• [PROBLEM TO SOLVE]:
Exactly repeat the full listing that follows.

··· SUPPLIED INFORMATION

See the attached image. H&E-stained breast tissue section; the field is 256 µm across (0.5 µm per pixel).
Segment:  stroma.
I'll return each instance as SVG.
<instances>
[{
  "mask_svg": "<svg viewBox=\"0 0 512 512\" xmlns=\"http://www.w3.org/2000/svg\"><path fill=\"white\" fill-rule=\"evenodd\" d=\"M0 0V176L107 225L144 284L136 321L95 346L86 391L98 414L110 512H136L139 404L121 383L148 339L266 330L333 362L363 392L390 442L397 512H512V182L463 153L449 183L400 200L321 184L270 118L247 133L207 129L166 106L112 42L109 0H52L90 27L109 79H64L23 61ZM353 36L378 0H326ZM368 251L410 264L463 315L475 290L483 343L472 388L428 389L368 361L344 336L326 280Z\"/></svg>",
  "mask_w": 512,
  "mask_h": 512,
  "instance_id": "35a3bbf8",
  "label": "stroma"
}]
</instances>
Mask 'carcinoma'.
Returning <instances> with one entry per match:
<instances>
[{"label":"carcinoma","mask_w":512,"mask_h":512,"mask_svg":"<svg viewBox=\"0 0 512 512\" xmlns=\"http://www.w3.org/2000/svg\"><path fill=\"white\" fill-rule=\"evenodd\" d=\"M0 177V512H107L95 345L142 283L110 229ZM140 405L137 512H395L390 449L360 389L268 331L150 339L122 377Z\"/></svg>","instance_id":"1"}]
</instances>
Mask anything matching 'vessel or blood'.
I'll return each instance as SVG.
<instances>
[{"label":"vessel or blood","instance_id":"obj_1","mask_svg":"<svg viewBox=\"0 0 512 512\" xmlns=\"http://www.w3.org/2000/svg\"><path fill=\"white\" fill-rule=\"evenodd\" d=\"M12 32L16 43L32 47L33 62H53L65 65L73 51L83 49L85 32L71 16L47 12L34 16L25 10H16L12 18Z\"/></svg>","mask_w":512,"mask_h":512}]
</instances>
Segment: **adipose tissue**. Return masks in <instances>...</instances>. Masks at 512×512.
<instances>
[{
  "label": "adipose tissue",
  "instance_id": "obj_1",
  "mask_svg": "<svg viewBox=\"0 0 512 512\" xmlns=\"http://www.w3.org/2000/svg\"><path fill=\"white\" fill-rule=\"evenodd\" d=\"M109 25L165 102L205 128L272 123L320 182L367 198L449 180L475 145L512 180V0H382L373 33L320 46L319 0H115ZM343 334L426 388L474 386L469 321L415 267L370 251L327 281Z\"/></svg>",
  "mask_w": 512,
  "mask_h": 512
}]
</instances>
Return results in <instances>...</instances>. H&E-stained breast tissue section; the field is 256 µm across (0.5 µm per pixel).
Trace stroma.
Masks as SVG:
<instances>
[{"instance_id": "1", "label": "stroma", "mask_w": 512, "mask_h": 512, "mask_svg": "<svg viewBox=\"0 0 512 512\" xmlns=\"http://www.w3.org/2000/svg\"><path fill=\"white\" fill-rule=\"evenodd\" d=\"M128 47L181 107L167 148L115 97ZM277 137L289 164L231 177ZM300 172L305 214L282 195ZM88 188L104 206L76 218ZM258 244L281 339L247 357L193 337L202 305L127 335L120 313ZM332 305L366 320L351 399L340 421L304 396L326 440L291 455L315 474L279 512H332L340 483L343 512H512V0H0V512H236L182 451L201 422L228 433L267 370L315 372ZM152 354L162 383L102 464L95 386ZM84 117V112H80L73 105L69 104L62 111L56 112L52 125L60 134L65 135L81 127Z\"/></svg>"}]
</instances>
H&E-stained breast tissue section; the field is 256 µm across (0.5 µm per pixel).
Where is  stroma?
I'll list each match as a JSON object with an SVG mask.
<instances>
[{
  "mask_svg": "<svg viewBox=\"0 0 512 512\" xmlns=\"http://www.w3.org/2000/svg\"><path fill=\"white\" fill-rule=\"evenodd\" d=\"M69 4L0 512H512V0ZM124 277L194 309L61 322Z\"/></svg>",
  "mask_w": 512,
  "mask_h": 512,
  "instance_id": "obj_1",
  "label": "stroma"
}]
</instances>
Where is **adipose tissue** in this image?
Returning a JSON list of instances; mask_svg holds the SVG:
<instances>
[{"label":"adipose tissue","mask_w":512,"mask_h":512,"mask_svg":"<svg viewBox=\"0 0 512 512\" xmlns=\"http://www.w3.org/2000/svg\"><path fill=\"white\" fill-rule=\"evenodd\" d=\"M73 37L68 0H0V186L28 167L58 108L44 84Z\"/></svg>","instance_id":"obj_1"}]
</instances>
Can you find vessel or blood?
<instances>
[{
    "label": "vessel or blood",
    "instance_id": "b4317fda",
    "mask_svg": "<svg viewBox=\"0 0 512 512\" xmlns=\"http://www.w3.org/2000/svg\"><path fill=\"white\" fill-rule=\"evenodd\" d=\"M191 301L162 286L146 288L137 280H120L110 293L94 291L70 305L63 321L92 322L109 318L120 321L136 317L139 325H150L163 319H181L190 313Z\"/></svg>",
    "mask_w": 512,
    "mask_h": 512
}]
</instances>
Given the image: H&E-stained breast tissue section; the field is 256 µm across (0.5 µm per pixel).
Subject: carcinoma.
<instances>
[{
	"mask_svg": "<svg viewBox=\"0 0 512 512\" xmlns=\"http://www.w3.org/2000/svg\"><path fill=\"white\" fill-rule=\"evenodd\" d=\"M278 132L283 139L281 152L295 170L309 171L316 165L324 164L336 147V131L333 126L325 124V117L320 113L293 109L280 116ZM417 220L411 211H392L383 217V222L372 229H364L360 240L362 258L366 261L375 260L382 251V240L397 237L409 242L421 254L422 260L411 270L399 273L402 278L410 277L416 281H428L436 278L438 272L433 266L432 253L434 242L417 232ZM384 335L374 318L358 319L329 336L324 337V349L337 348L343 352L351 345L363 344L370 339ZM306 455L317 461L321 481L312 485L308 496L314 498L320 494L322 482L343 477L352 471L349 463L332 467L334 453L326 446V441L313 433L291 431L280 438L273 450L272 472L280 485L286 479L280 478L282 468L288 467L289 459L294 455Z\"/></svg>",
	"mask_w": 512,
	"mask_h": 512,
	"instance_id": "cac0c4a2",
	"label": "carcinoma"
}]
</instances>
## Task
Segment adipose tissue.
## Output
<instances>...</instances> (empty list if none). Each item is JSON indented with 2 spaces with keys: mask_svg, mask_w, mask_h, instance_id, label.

······

• [RESPONSE TO THE EXERCISE]:
See the attached image. H&E-stained breast tissue section; the field is 256 µm across (0.5 µm per pixel).
Segment:  stroma.
I'll return each instance as SVG.
<instances>
[{
  "mask_svg": "<svg viewBox=\"0 0 512 512\" xmlns=\"http://www.w3.org/2000/svg\"><path fill=\"white\" fill-rule=\"evenodd\" d=\"M0 0V176L107 225L144 284L136 321L95 346L86 391L98 414L110 512H136L139 404L121 383L148 339L266 330L333 362L363 392L390 442L397 512H512V182L463 153L449 183L400 200L321 184L270 118L247 133L207 129L166 106L112 42L109 0H52L90 27L109 79H64L23 61ZM353 36L378 0H326ZM368 251L410 264L463 315L475 290L483 343L472 388L428 389L368 361L344 336L326 280Z\"/></svg>",
  "mask_w": 512,
  "mask_h": 512,
  "instance_id": "35a3bbf8",
  "label": "stroma"
}]
</instances>
Mask 'carcinoma'.
Returning <instances> with one entry per match:
<instances>
[{"label":"carcinoma","mask_w":512,"mask_h":512,"mask_svg":"<svg viewBox=\"0 0 512 512\" xmlns=\"http://www.w3.org/2000/svg\"><path fill=\"white\" fill-rule=\"evenodd\" d=\"M0 177V512H107L95 345L142 283L110 229ZM140 405L137 512H395L390 449L360 389L268 331L150 339L122 377Z\"/></svg>","instance_id":"1"}]
</instances>
Mask anything matching 'vessel or blood'.
I'll return each instance as SVG.
<instances>
[{"label":"vessel or blood","instance_id":"obj_1","mask_svg":"<svg viewBox=\"0 0 512 512\" xmlns=\"http://www.w3.org/2000/svg\"><path fill=\"white\" fill-rule=\"evenodd\" d=\"M12 32L16 43L32 47L33 62H53L65 65L73 51L83 49L85 32L71 16L47 12L34 16L25 10H16L12 18Z\"/></svg>","mask_w":512,"mask_h":512}]
</instances>
Segment: **adipose tissue**. Return masks in <instances>...</instances>. Masks at 512×512.
<instances>
[{
  "label": "adipose tissue",
  "instance_id": "obj_1",
  "mask_svg": "<svg viewBox=\"0 0 512 512\" xmlns=\"http://www.w3.org/2000/svg\"><path fill=\"white\" fill-rule=\"evenodd\" d=\"M109 25L165 102L205 128L272 123L320 182L367 198L449 180L475 145L512 180V0H382L373 33L320 46L319 0H115ZM343 334L426 388L474 386L469 321L415 267L370 251L327 281Z\"/></svg>",
  "mask_w": 512,
  "mask_h": 512
}]
</instances>
Return results in <instances>...</instances>. H&E-stained breast tissue section; the field is 256 µm across (0.5 µm per pixel).
Trace stroma.
Masks as SVG:
<instances>
[{"instance_id": "1", "label": "stroma", "mask_w": 512, "mask_h": 512, "mask_svg": "<svg viewBox=\"0 0 512 512\" xmlns=\"http://www.w3.org/2000/svg\"><path fill=\"white\" fill-rule=\"evenodd\" d=\"M128 47L181 107L167 148L115 97ZM277 137L289 164L231 177ZM300 172L305 214L282 195ZM88 188L104 206L76 218ZM258 244L281 339L247 357L193 337L202 305L127 335L120 313ZM332 305L366 320L351 399L340 421L304 396L326 440L291 455L315 474L279 512H332L340 483L343 512H512V0H0V512H236L182 451L201 422L228 433L267 370L315 372ZM152 354L162 383L102 464L95 386ZM84 117V112H80L73 105L69 104L62 111L56 112L52 125L60 134L65 135L81 127Z\"/></svg>"}]
</instances>
H&E-stained breast tissue section; the field is 256 µm across (0.5 µm per pixel).
Where is  stroma?
I'll list each match as a JSON object with an SVG mask.
<instances>
[{
  "mask_svg": "<svg viewBox=\"0 0 512 512\" xmlns=\"http://www.w3.org/2000/svg\"><path fill=\"white\" fill-rule=\"evenodd\" d=\"M69 4L0 512H512V0ZM124 277L194 309L61 322Z\"/></svg>",
  "mask_w": 512,
  "mask_h": 512,
  "instance_id": "obj_1",
  "label": "stroma"
}]
</instances>
Where is **adipose tissue** in this image?
Returning a JSON list of instances; mask_svg holds the SVG:
<instances>
[{"label":"adipose tissue","mask_w":512,"mask_h":512,"mask_svg":"<svg viewBox=\"0 0 512 512\" xmlns=\"http://www.w3.org/2000/svg\"><path fill=\"white\" fill-rule=\"evenodd\" d=\"M73 37L68 0H0V186L28 167L58 108L44 84Z\"/></svg>","instance_id":"obj_1"}]
</instances>
Can you find vessel or blood?
<instances>
[{
    "label": "vessel or blood",
    "instance_id": "b4317fda",
    "mask_svg": "<svg viewBox=\"0 0 512 512\" xmlns=\"http://www.w3.org/2000/svg\"><path fill=\"white\" fill-rule=\"evenodd\" d=\"M191 301L162 286L146 288L137 280H120L110 293L94 291L70 305L63 321L92 322L109 318L120 321L136 317L139 325H150L163 319H181L190 313Z\"/></svg>",
    "mask_w": 512,
    "mask_h": 512
}]
</instances>
Given the image: H&E-stained breast tissue section; the field is 256 µm across (0.5 µm per pixel).
Subject: carcinoma.
<instances>
[{
	"mask_svg": "<svg viewBox=\"0 0 512 512\" xmlns=\"http://www.w3.org/2000/svg\"><path fill=\"white\" fill-rule=\"evenodd\" d=\"M278 132L283 139L281 152L295 170L309 171L316 165L324 164L336 147V131L333 126L325 124V117L320 113L293 109L280 116ZM417 220L411 211H392L383 217V222L372 229H364L360 240L362 258L366 261L375 260L382 251V240L397 237L409 242L421 254L422 260L411 270L399 273L402 278L410 277L416 281H428L436 278L438 272L433 266L432 253L434 242L417 232ZM384 335L374 318L358 319L329 336L324 337V349L337 348L343 352L351 345L363 344L370 339ZM306 455L317 461L321 481L312 485L308 496L314 498L320 494L322 482L343 477L352 471L349 463L332 467L334 453L326 446V441L313 433L291 431L280 438L273 450L272 472L280 485L286 479L280 478L282 468L288 467L289 459L294 455Z\"/></svg>",
	"mask_w": 512,
	"mask_h": 512,
	"instance_id": "cac0c4a2",
	"label": "carcinoma"
}]
</instances>
## Task
Segment adipose tissue.
## Output
<instances>...</instances> (empty list if none). Each item is JSON indented with 2 spaces with keys: mask_svg, mask_w, mask_h, instance_id, label.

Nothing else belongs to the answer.